Exercise. Filter the entries below down to the lines that hold "grey".
(Data)
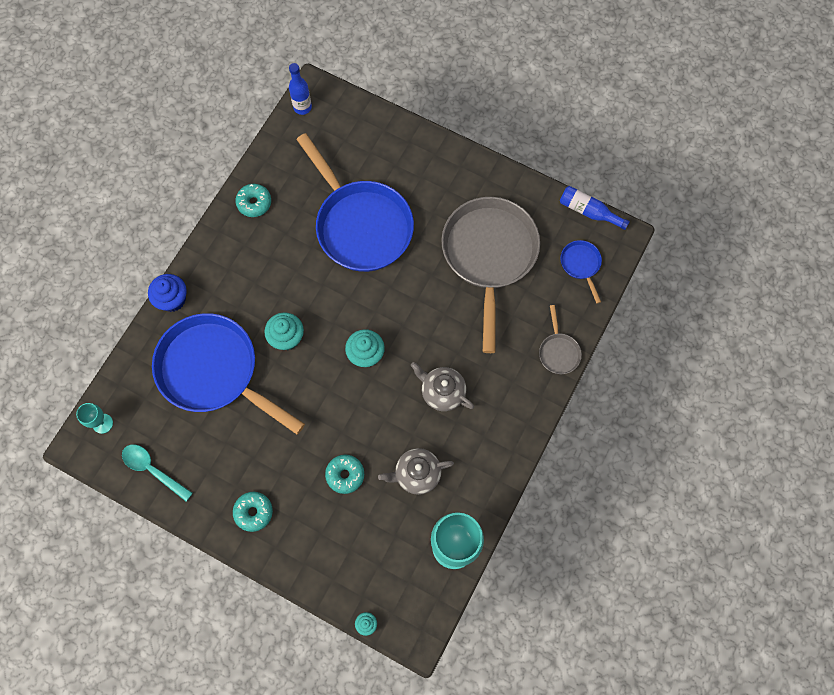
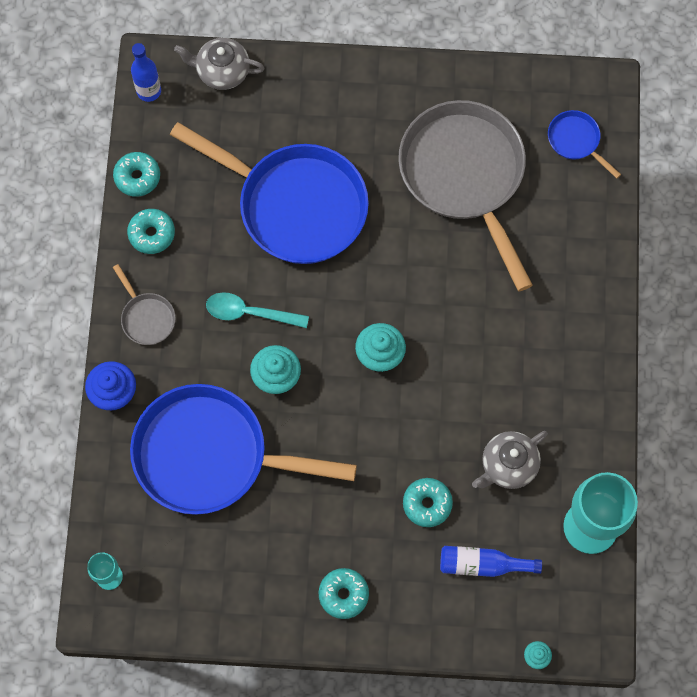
camera: 25 degrees left, 0 degrees up
turquoise spoon [122,445,193,501] -> turquoise spoon moved to [206,292,309,328]
grey teapot [410,362,474,411] -> grey teapot moved to [174,38,265,90]
grey pan [539,305,582,374] -> grey pan moved to [113,264,176,345]
blue bottle [560,186,630,230] -> blue bottle moved to [440,546,542,577]
none -> turquoise donut [113,152,160,197]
(End Data)
Task response.
grey teapot [410,362,474,411] -> grey teapot moved to [174,38,265,90]
grey pan [539,305,582,374] -> grey pan moved to [113,264,176,345]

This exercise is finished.